Stored items from a collection:
Start of Block

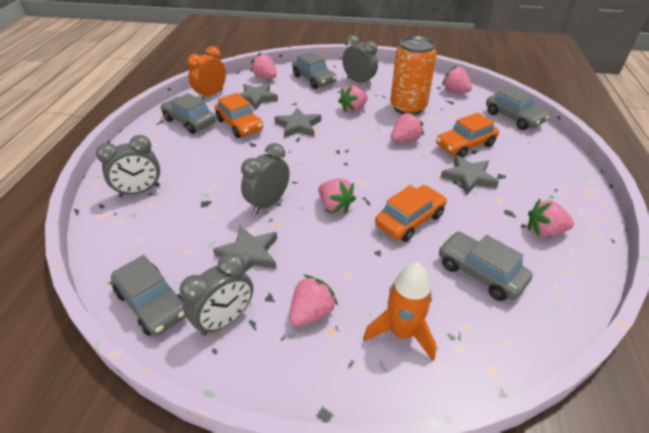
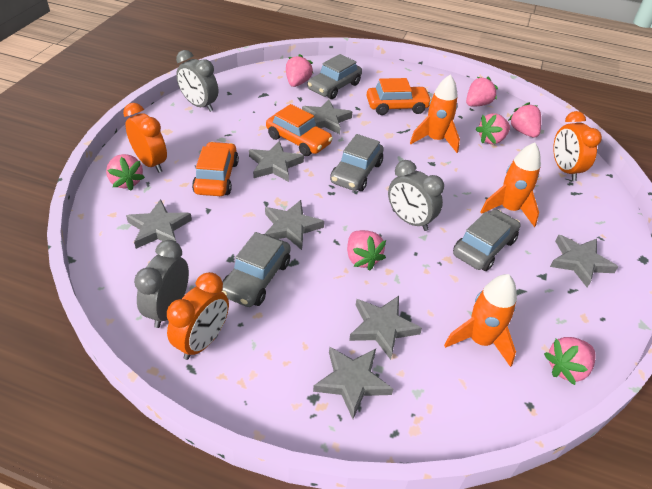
grey car: 5 -> 4
grey clock: 4 -> 3
grey star: 4 -> 7
orange can: 1 -> 0
orange clock: 1 -> 3
orange rocket: 1 -> 3

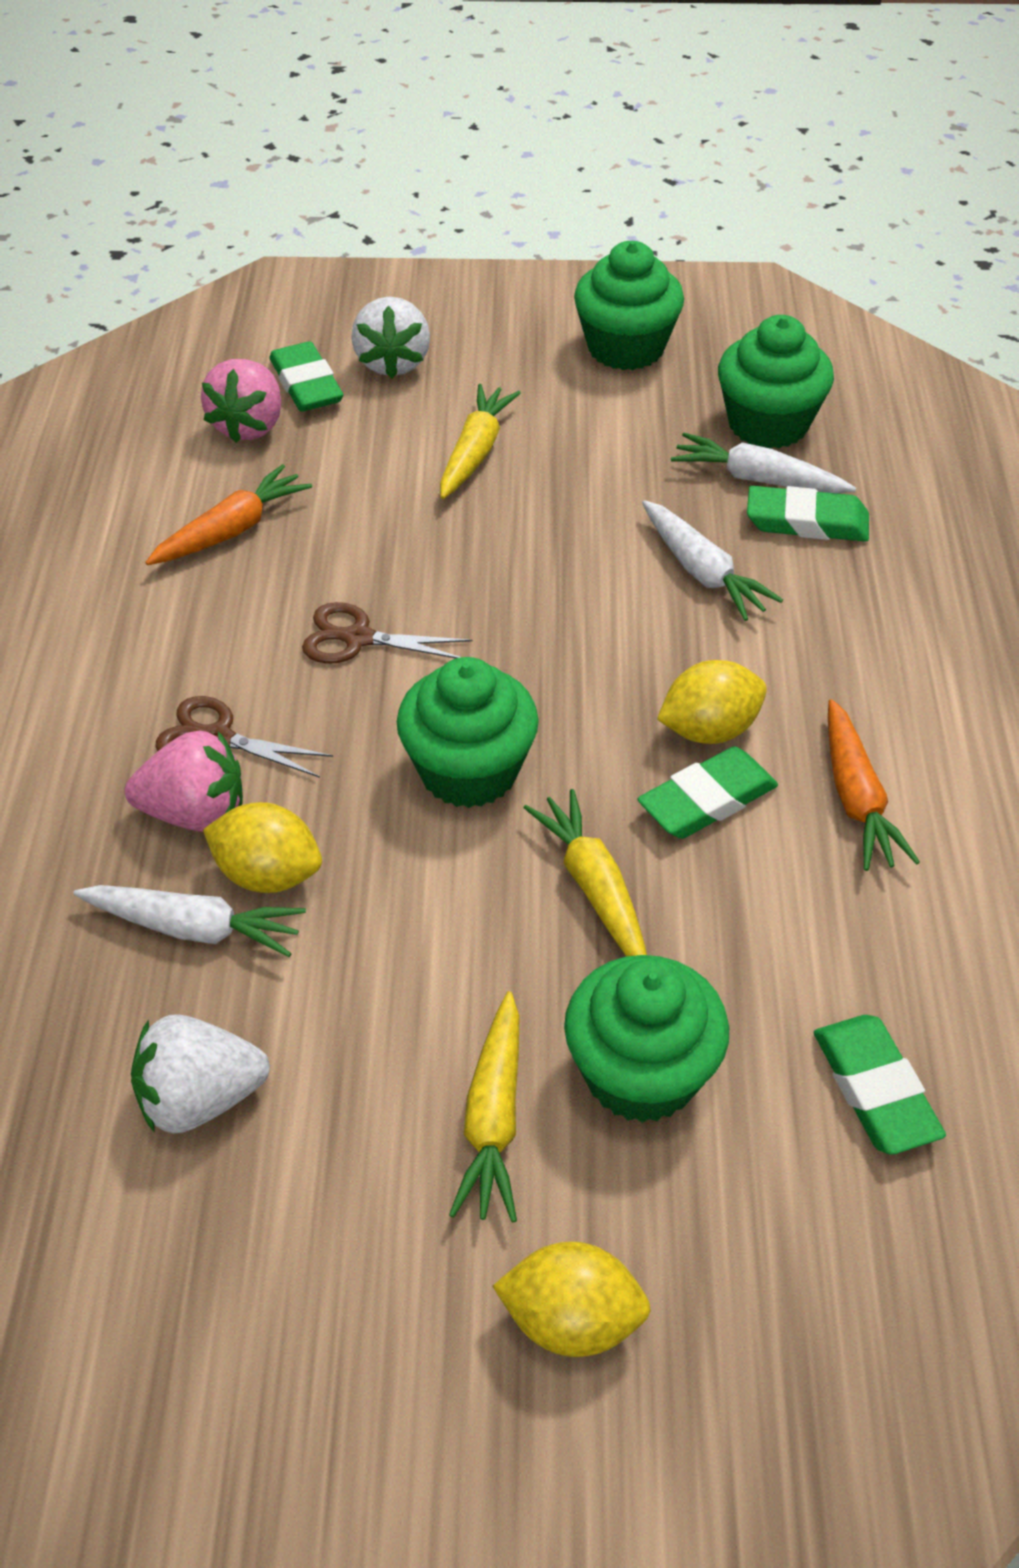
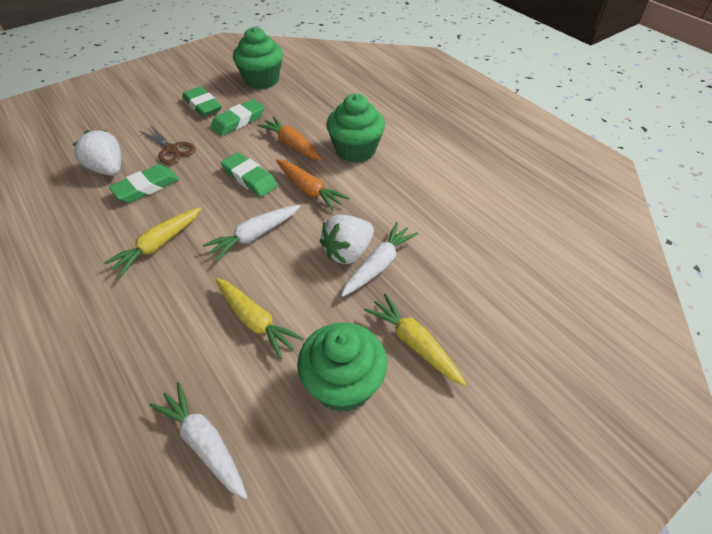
brown scissors: 2 -> 1
green cupcake: 4 -> 3
pink strawberry: 2 -> 0
yellow lemon: 3 -> 0

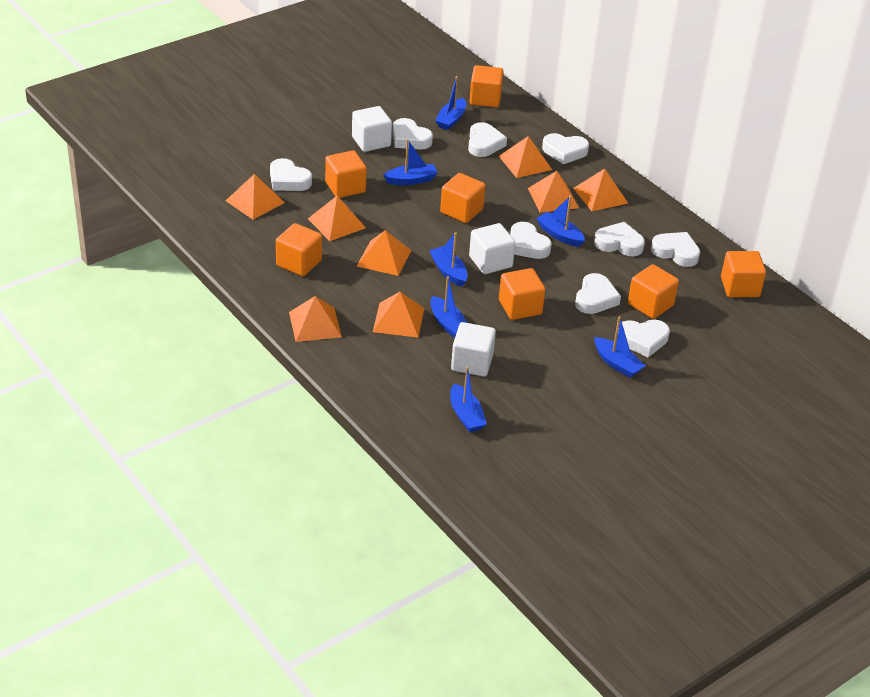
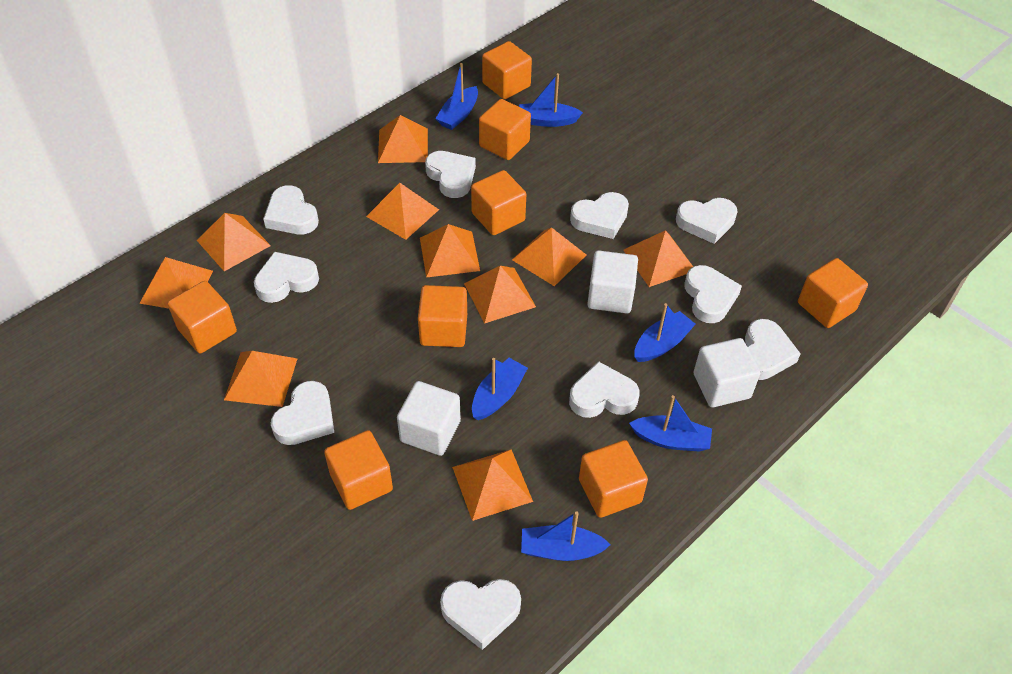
blue boat: 7 -> 6
orange cube: 7 -> 8
orange pyramid: 8 -> 10
white heart: 9 -> 10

End of Block

## TASK TO CARRY OUT
For this exercise, return the records above in full and exactly, omitting the images.

## EXERCISE SOLUTION
grey car: 5 -> 4
grey clock: 4 -> 3
grey star: 4 -> 7
orange can: 1 -> 0
orange clock: 1 -> 3
orange rocket: 1 -> 3

brown scissors: 2 -> 1
green cupcake: 4 -> 3
pink strawberry: 2 -> 0
yellow lemon: 3 -> 0

blue boat: 7 -> 6
orange cube: 7 -> 8
orange pyramid: 8 -> 10
white heart: 9 -> 10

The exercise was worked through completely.